Using the material below, copy every line where "across" appears.

Part of a data file

■ ■ ■

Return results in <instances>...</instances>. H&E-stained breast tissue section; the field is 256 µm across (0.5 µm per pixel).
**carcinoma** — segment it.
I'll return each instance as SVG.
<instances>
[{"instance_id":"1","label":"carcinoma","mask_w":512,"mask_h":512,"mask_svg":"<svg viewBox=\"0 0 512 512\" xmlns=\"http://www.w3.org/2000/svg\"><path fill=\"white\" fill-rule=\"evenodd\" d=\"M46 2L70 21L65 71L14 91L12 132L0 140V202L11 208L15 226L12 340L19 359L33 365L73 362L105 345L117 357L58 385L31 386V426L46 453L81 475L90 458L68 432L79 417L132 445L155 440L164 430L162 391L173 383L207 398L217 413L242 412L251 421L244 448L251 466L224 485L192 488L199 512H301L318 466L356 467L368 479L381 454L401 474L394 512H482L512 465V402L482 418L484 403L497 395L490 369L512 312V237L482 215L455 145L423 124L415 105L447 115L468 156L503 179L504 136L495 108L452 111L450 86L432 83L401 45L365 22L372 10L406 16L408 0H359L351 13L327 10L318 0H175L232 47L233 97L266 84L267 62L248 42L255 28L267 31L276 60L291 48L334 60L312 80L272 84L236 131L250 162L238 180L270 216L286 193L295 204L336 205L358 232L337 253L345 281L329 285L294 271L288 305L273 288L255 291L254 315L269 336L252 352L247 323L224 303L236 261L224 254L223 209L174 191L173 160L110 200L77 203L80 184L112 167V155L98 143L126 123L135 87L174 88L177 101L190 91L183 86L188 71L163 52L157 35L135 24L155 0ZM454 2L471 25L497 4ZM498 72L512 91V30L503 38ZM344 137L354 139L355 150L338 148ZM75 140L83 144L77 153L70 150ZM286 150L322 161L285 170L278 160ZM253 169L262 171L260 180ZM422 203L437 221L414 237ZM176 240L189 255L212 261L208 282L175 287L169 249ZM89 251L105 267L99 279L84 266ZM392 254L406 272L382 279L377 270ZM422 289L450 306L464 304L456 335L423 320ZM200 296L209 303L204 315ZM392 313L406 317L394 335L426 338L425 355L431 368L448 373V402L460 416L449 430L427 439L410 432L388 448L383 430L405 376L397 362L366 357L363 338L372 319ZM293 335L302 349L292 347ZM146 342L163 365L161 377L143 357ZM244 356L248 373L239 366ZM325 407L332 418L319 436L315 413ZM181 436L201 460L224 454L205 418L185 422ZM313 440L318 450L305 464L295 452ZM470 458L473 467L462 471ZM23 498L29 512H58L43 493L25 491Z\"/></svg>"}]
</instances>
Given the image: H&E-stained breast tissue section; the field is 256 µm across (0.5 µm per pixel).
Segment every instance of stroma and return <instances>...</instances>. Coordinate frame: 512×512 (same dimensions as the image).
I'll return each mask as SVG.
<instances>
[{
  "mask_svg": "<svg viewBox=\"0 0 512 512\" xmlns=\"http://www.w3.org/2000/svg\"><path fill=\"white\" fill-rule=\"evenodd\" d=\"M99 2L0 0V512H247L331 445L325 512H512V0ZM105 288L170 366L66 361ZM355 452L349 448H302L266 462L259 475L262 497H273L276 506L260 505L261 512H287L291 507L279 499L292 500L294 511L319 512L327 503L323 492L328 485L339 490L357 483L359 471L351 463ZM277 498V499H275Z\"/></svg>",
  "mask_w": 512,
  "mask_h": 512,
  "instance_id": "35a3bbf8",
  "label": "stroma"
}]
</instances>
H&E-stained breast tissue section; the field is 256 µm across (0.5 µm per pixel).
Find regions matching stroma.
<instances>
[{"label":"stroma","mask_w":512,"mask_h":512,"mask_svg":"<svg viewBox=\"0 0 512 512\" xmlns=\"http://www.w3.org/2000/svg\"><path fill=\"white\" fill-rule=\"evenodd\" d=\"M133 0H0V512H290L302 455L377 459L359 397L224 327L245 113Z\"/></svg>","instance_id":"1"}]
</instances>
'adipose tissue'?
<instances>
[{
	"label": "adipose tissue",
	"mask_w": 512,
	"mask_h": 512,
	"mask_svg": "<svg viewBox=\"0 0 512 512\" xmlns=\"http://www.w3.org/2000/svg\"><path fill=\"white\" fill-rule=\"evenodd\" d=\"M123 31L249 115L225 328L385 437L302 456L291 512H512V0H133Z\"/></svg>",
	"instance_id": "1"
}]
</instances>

■ ■ ■

Complete response:
Return results in <instances>...</instances>. H&E-stained breast tissue section; the field is 256 µm across (0.5 µm per pixel).
Given the image: H&E-stained breast tissue section; the field is 256 µm across (0.5 µm per pixel).
H&E-stained breast tissue section; the field is 256 µm across (0.5 µm per pixel).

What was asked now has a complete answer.